- Assigned task:
Wherever the line with "green padlock: 0 -> 2" sits in the listing below, transcribe from it up to and including the line with "red teddy bear: 2 -> 3", exactly, and leave the remaining lines out.

- Data under study:
++++++
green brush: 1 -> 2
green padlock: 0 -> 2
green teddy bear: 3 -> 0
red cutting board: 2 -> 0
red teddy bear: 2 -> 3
++++++
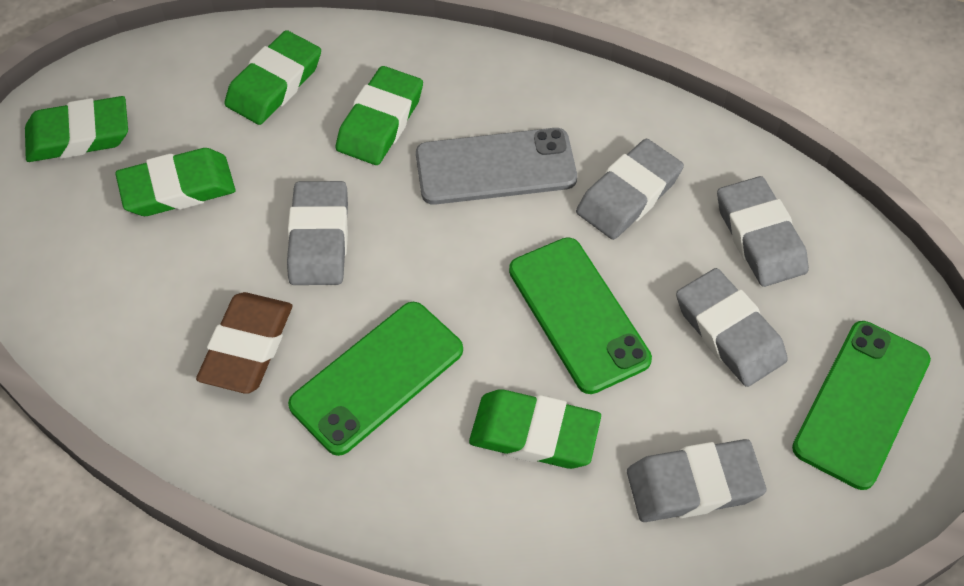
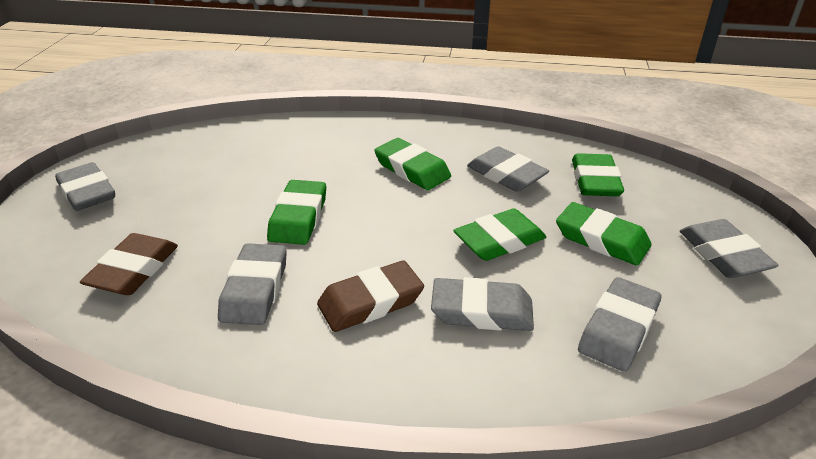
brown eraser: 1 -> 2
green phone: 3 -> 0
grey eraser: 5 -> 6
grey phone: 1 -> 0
++++++
- Response box:
green padlock: 0 -> 2
green teddy bear: 3 -> 0
red cutting board: 2 -> 0
red teddy bear: 2 -> 3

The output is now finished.